Instructions to follow:
Locate all lines in the data below that hold "apple" and show them.

*** Opening Input for this task ***

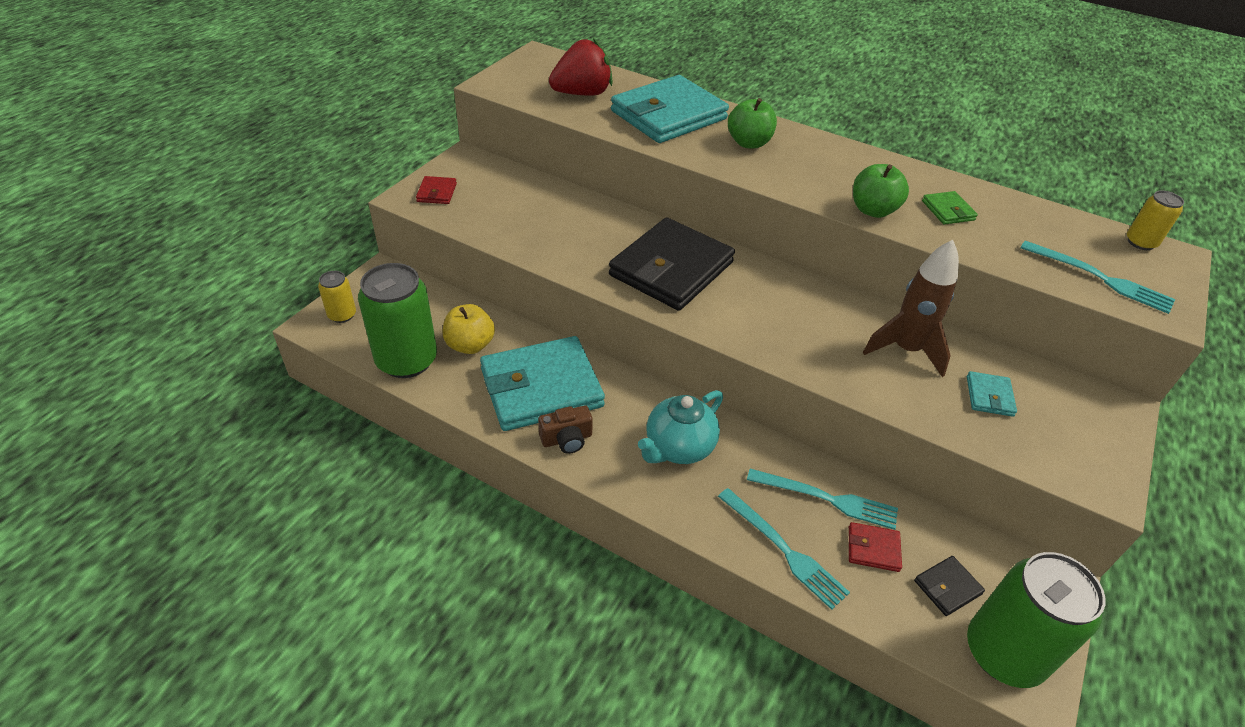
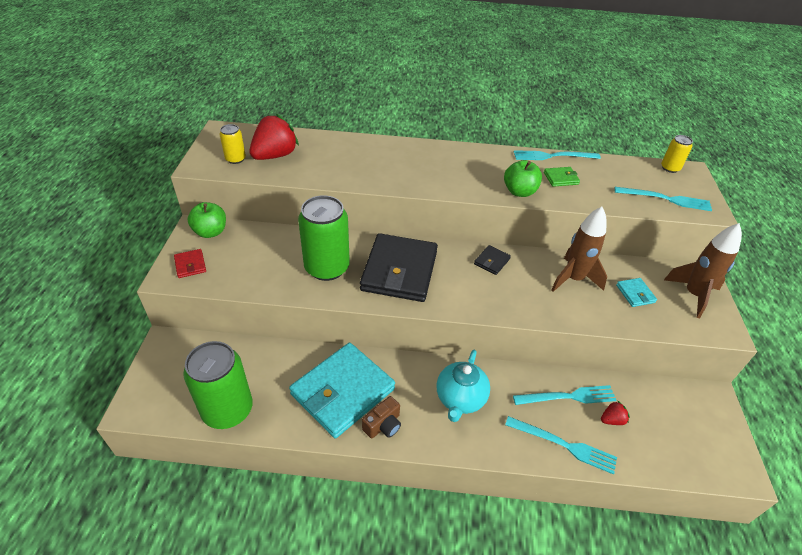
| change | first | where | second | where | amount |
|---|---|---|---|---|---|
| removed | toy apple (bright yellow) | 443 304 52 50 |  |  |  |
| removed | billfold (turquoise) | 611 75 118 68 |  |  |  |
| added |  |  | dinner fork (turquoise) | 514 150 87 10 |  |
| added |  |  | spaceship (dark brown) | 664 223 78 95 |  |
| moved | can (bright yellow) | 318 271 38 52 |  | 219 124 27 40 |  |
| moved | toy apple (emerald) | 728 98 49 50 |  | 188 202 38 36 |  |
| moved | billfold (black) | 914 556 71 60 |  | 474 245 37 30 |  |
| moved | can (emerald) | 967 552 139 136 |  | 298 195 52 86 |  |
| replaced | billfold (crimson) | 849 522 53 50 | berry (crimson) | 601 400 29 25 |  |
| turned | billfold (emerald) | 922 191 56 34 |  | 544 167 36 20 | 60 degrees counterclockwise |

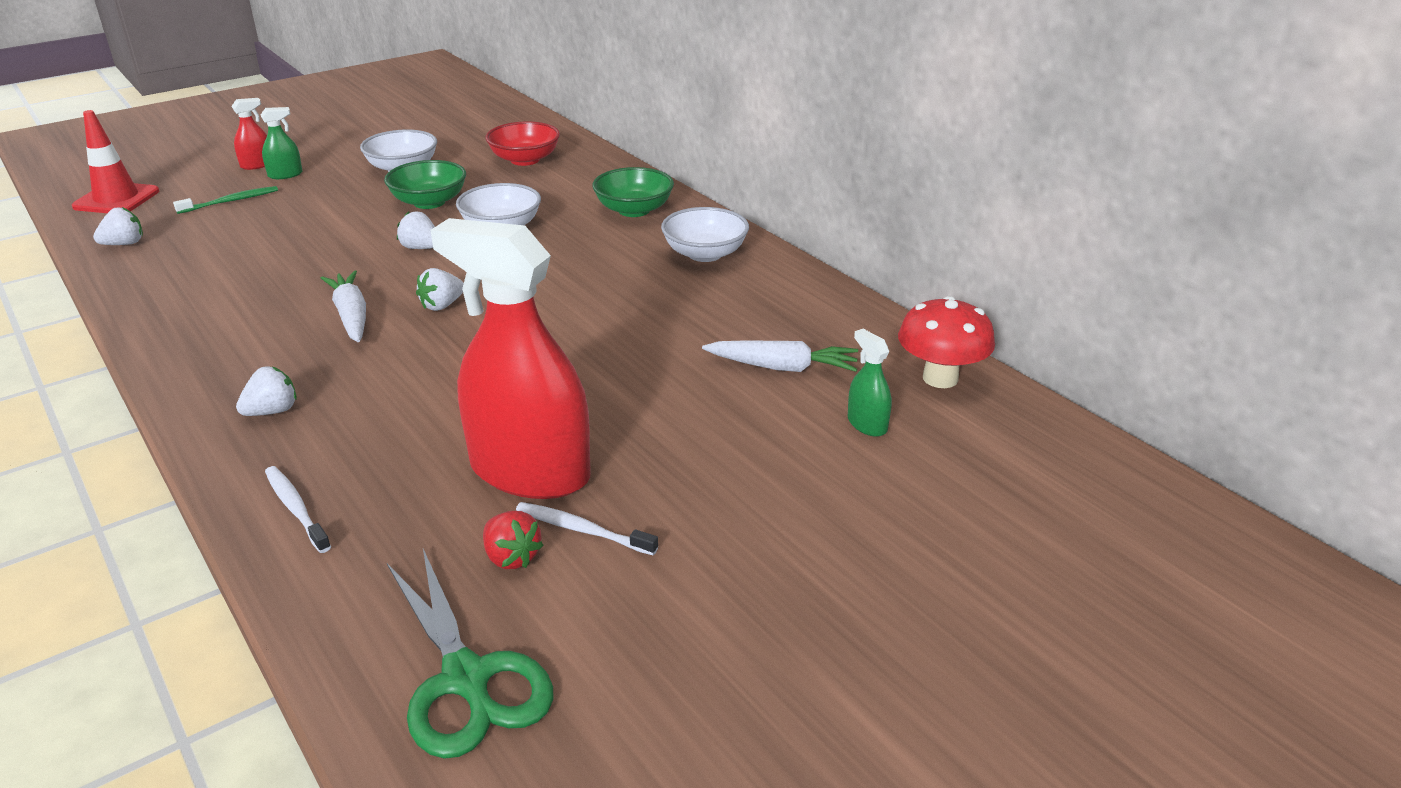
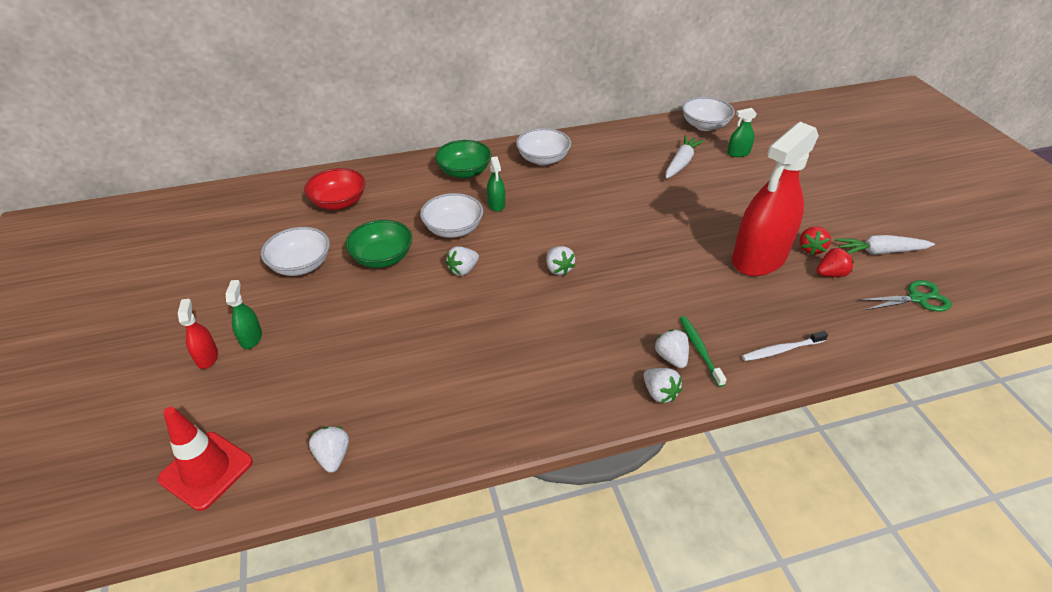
| change | first | where | second | where | amount |
|---|---|---|---|---|---|
| added |  |  | sprayer (emerald) | 487 157 18 55 |  |
| added |  |  | berry (white) | 643 368 39 35 |  |
| moved | dental brush (emerald) | 173 186 105 28 |  | 680 316 47 71 |  |
| moved | root vegetable (white) | 321 270 45 72 |  | 835 235 100 20 |  |
| replaced | dental brush (white) | 516 502 142 53 | berry (crimson) | 799 226 32 29 |  |
| replaced | fungus (crimson) | 898 296 97 92 | deep dish (white) | 682 97 53 34 |  |
| resized | scissors (emerald) | 387 549 166 210 |  | 859 280 93 31 | x0.66 |

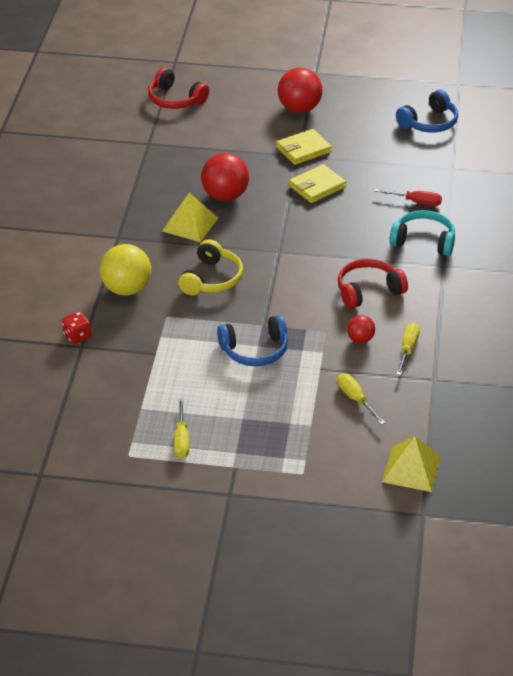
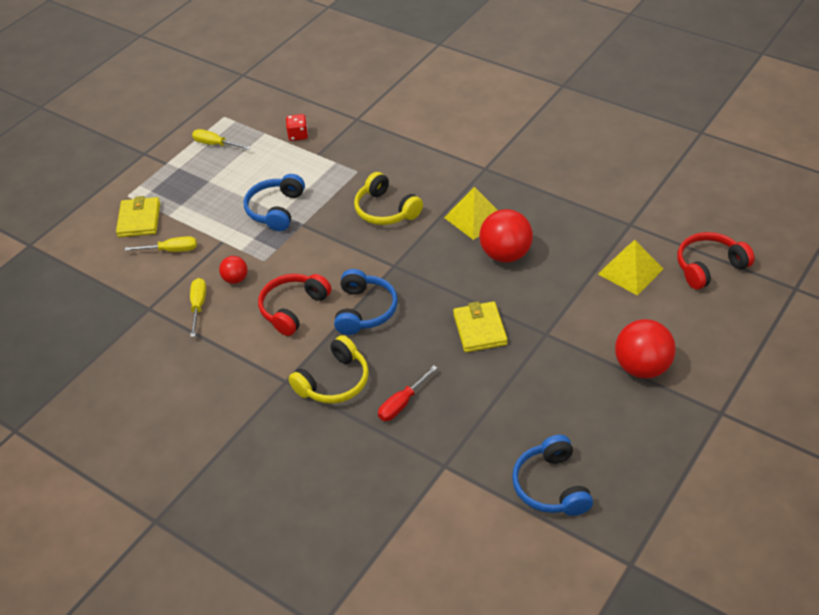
| change | first | where | second | where | amount |
|---|---|---|---|---|---|
| removed | sphere (bright yellow) | 100 244 51 52 |  |  |  |
| added |  |  | headphones (royal blue) | 334 269 64 66 |  |
| moved | game die (crimson) | 62 311 29 33 |  | 286 114 22 27 |  |
| moved | billfold (bright yellow) | 276 129 56 36 |  | 116 196 44 41 |  |
| moved | solid pyramid (bright yellow) | 382 436 59 56 |  | 598 240 65 55 |  |
| recoloured | headphones (turquoise) | 389 210 66 46 | headphones (bright yellow) | 288 335 81 69 |  |
| turned | headphones (crimson) | 338 259 70 50 |  | 258 274 73 62 | 150 degrees counterclockwise |
| turned | screwdriver (bright yellow) | 396 322 24 53 |  | 190 278 16 59 | 135 degrees counterclockwise |

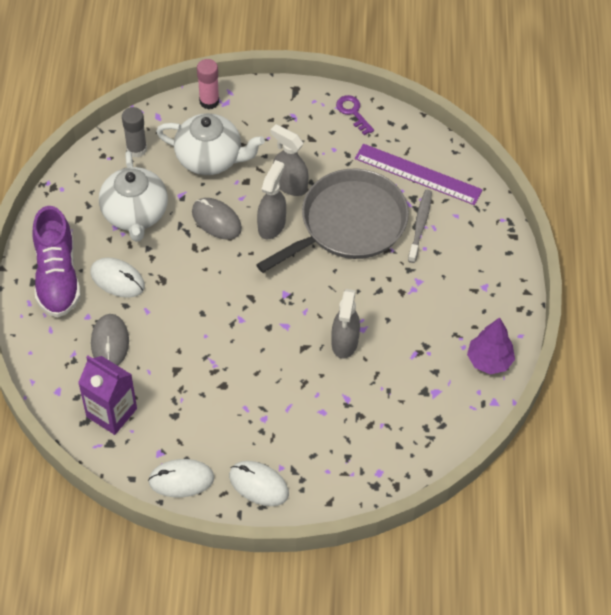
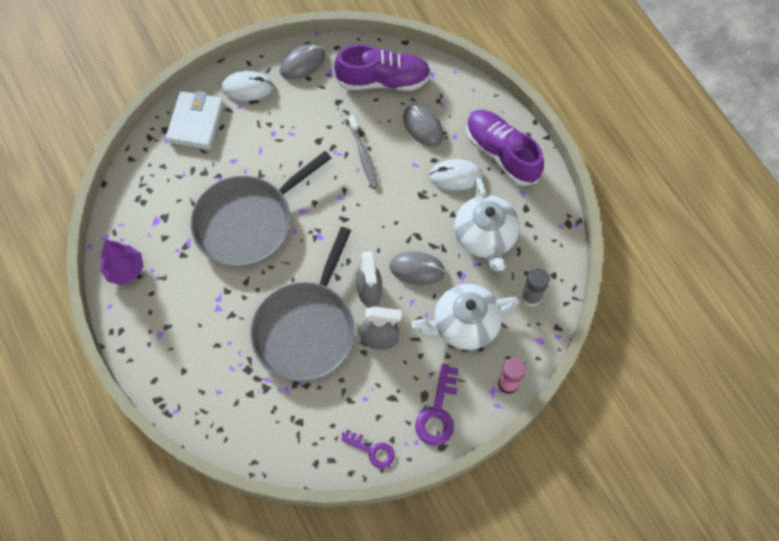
| change | first | where | second | where | amount |
|---|---|---|---|---|---|
| removed | straightedge (purple) | 355 144 128 61 |  |  |  |
| added |  |  | billfold (white) | 166 91 58 58 |  |
| added |  |  | latchkey (purple) | 415 364 44 82 |  |
| moved | dental brush (gray) | 408 190 24 73 |  | 348 115 30 73 |  |
| replaced | milk carton (purple) | 78 356 59 79 | lace-up shoe (purple) | 334 44 97 47 |  |
| replaced | sprayer (gray) | 331 289 29 70 | pan (gray) | 190 151 141 116 |  |
| recoloured | PC mouse (white) | 148 459 66 38 | PC mouse (gray) | 280 44 46 36 |  |
| turned | tea pot (white) | 99 151 69 91 |  | 454 178 66 93 | 150 degrees counterclockwise |

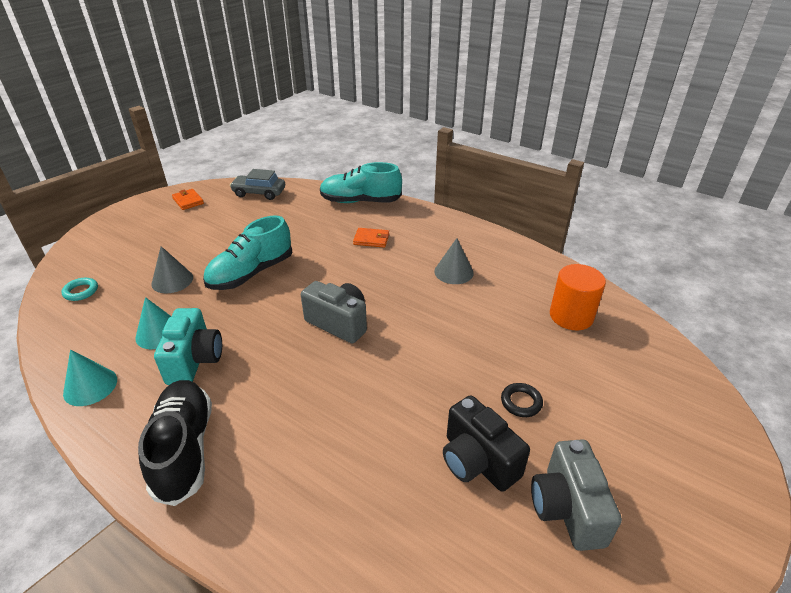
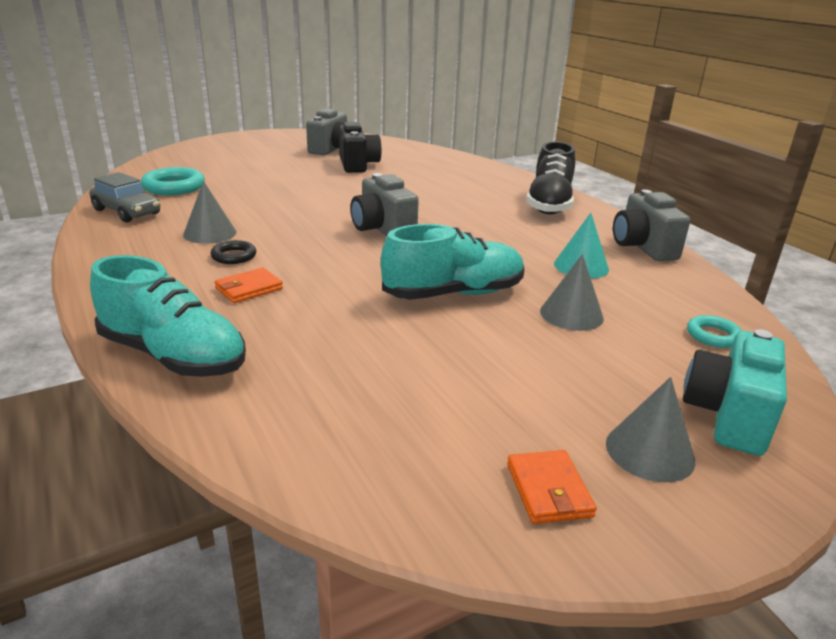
| change | first | where | second | where | amount |
|---|---|---|---|---|---|
| added |  |  | cone (gray) | 606 377 89 105 |  |
| moved | photo camera (turquoise) | 154 308 68 77 |  | 683 329 104 127 |  |
| moved | automobile (gray) | 230 169 55 31 |  | 89 172 71 50 |  |
| moved | hoop (black) | 501 383 42 34 |  | 211 240 45 24 |  |
| replaced | cone (turquoise) | 63 349 54 57 | photo camera (gray) | 613 190 77 71 |  |
| replaced | solid cylinder (orange-coloured) | 550 264 56 66 | hoop (turquoise) | 141 167 64 28 |  |
| turned | billfold (orange-coloured) | 353 228 36 20 |  | 214 268 69 35 | 75 degrees counterclockwise |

*** Closing Input for this task ***

Response for this exercise:
| removed | toy apple (bright yellow) | 443 304 52 50 |  |  |  |
| moved | toy apple (emerald) | 728 98 49 50 |  | 188 202 38 36 |  |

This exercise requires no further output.